Could you write out, exactly as they stand, only the lines in the listing below from the line with "R206: none -> 36k (N_7, N_12)" to the line with "R1: none -> 8.2k (BR_L, VOL)", both ends included, without the pictures?

__Information provided__:
# # #
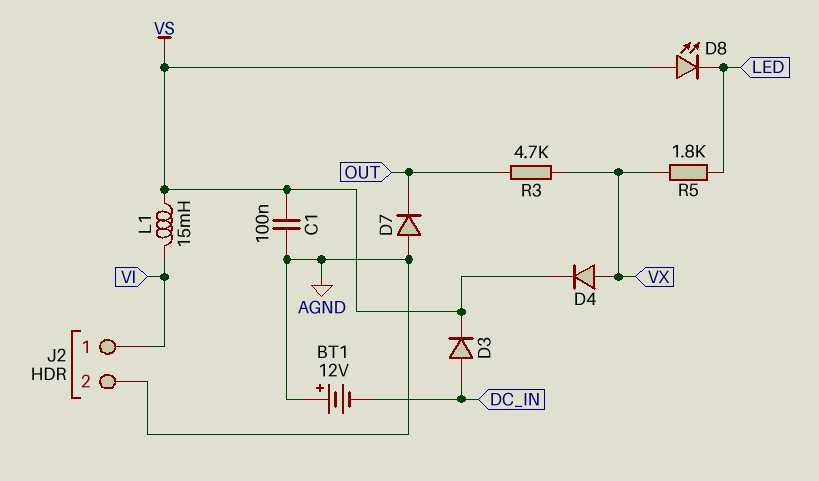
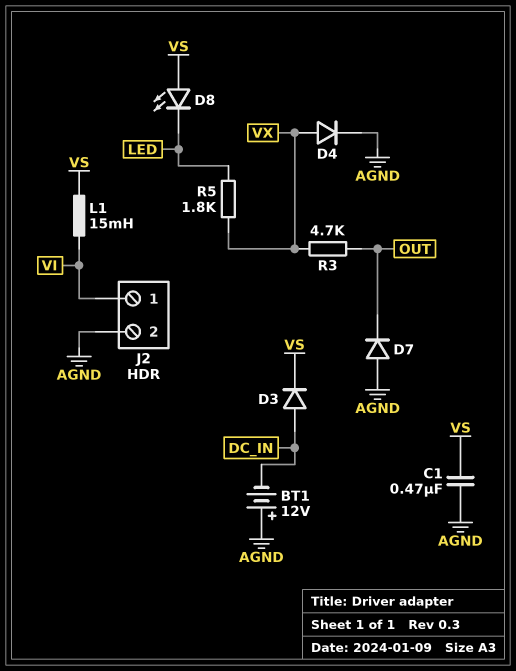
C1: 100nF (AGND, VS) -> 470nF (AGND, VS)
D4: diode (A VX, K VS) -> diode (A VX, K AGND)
# # #
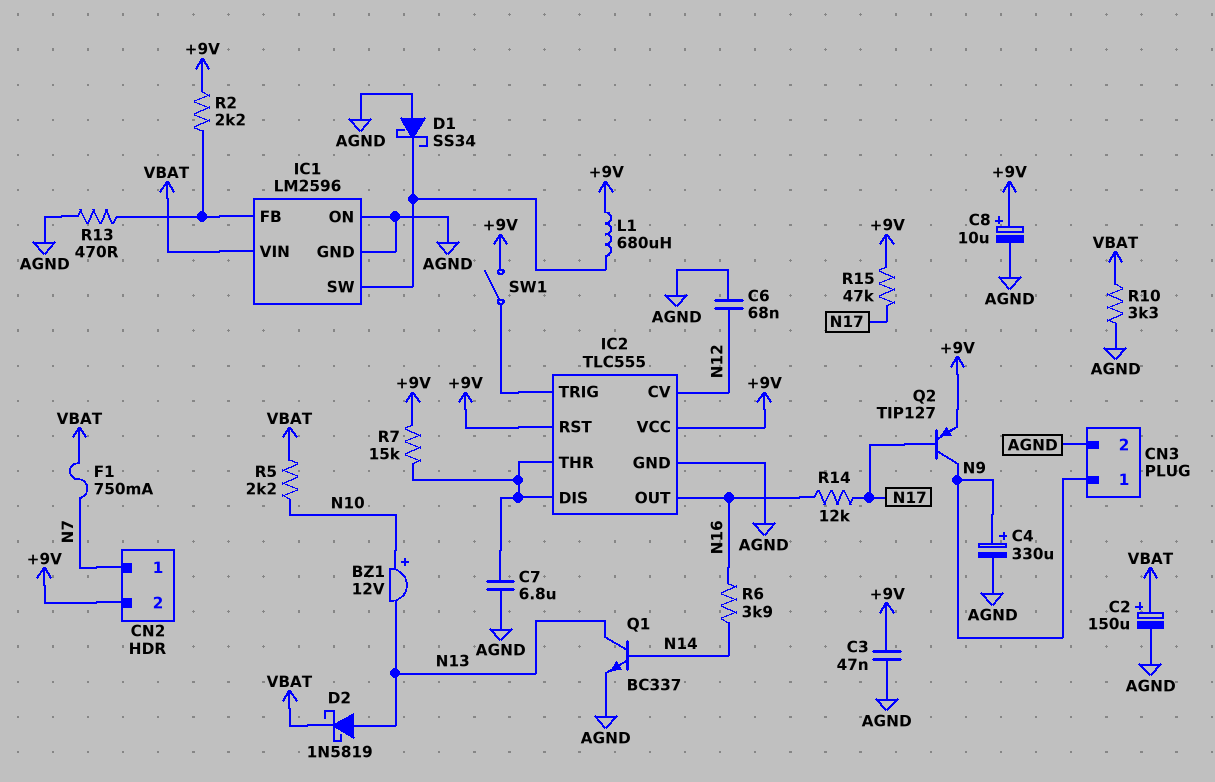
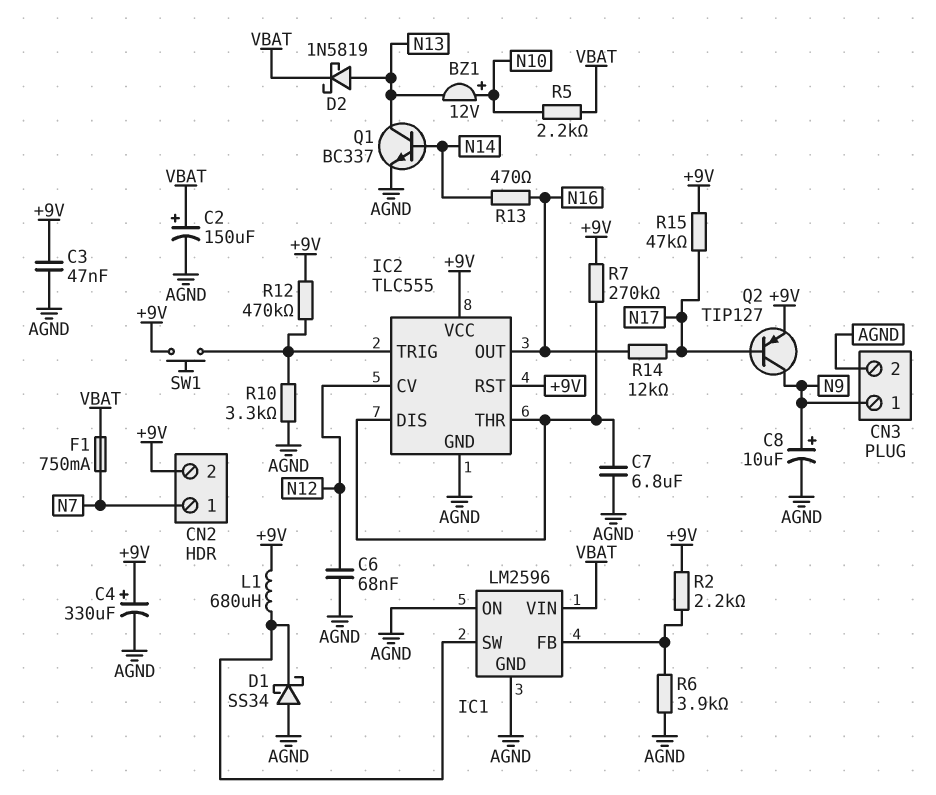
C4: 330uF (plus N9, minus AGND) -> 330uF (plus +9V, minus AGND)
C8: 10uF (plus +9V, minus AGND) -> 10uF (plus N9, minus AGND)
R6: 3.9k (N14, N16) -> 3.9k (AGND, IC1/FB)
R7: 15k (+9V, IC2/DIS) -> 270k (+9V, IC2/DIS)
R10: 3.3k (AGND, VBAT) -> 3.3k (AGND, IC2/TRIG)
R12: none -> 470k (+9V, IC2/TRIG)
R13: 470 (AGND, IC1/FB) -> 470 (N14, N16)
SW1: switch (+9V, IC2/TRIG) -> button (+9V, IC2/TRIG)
# # #
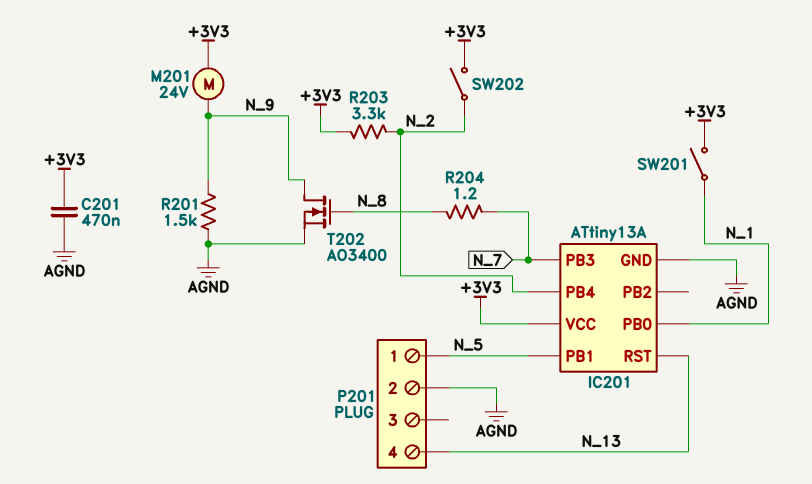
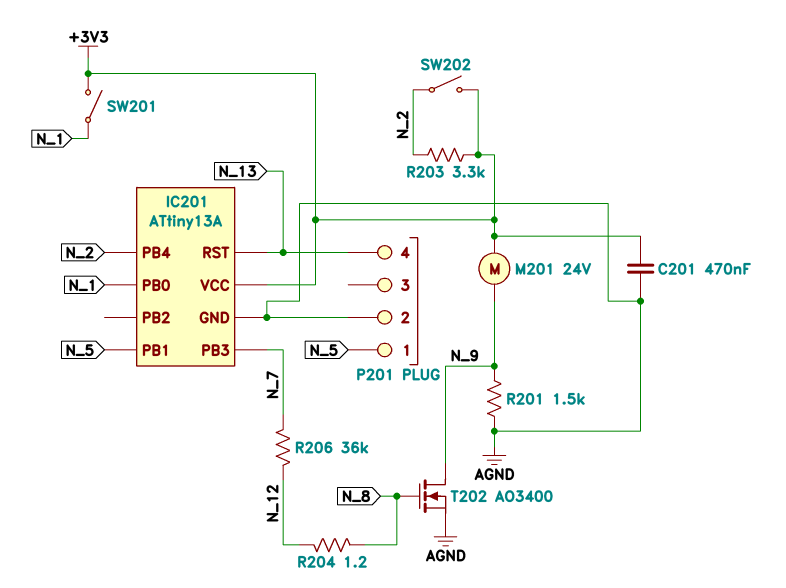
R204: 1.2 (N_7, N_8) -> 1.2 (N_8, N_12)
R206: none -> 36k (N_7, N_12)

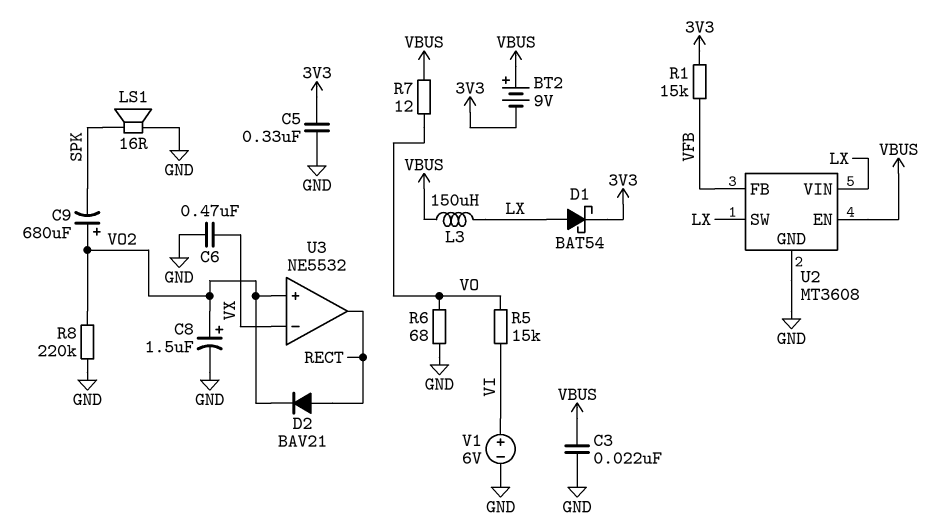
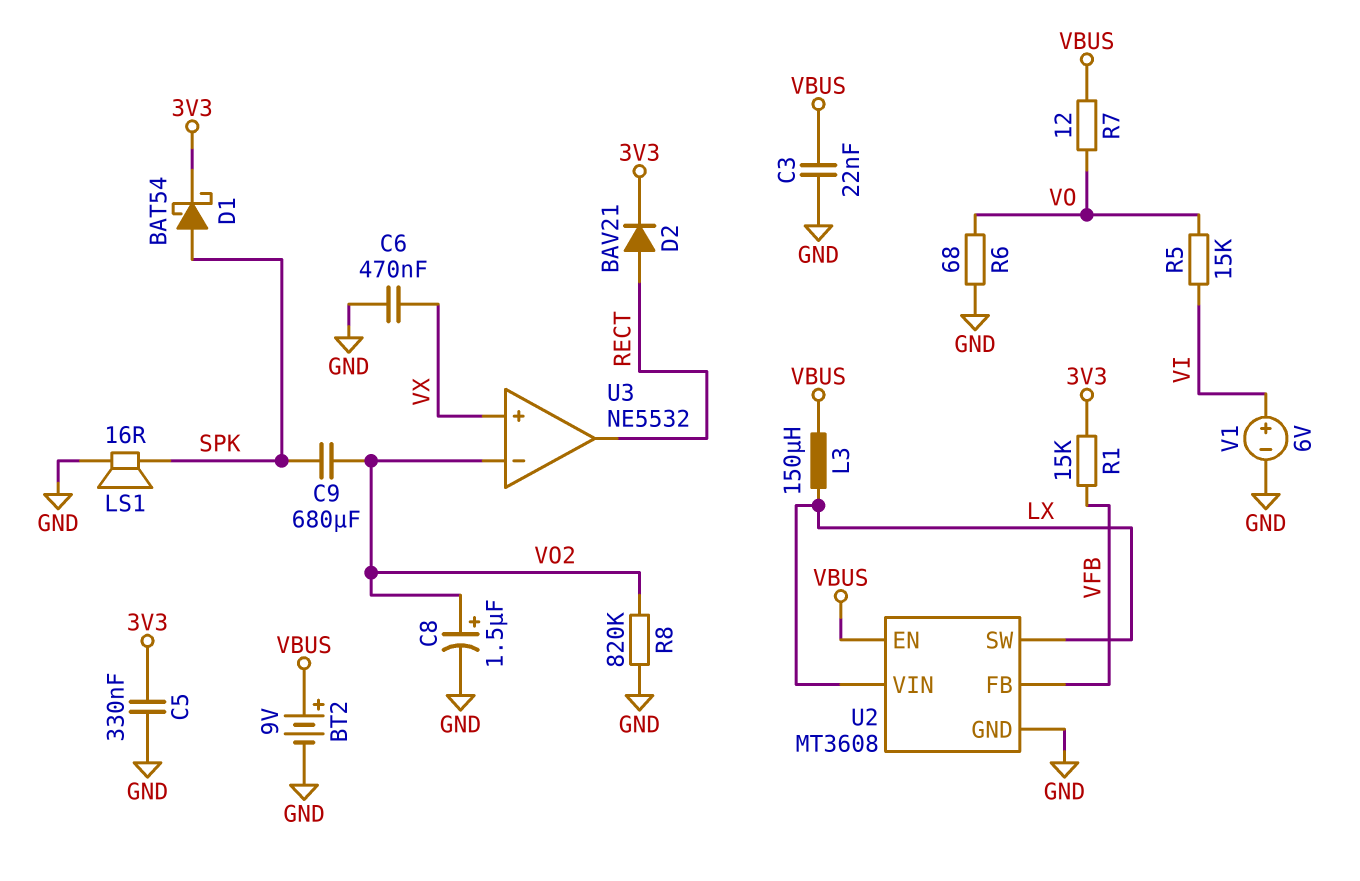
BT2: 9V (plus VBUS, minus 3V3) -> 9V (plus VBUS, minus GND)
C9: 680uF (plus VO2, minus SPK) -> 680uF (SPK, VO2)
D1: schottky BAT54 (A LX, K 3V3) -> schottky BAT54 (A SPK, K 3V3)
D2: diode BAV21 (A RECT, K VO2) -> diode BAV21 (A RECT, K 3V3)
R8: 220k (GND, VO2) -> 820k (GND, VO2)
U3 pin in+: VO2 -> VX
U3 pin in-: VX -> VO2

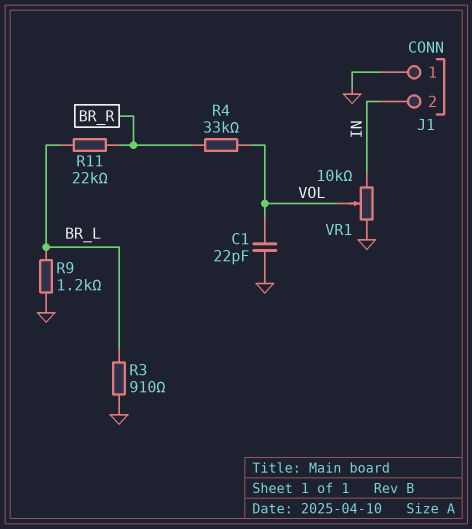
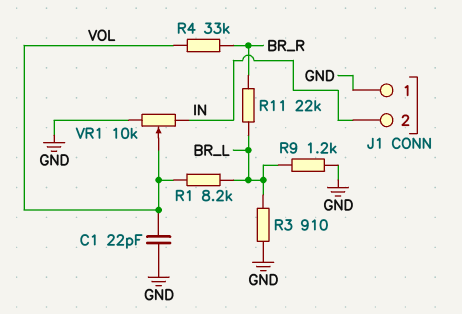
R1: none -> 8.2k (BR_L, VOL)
# # #
__Written answer__:
R206: none -> 36k (N_7, N_12)

BT2: 9V (plus VBUS, minus 3V3) -> 9V (plus VBUS, minus GND)
C9: 680uF (plus VO2, minus SPK) -> 680uF (SPK, VO2)
D1: schottky BAT54 (A LX, K 3V3) -> schottky BAT54 (A SPK, K 3V3)
D2: diode BAV21 (A RECT, K VO2) -> diode BAV21 (A RECT, K 3V3)
R8: 220k (GND, VO2) -> 820k (GND, VO2)
U3 pin in+: VO2 -> VX
U3 pin in-: VX -> VO2

R1: none -> 8.2k (BR_L, VOL)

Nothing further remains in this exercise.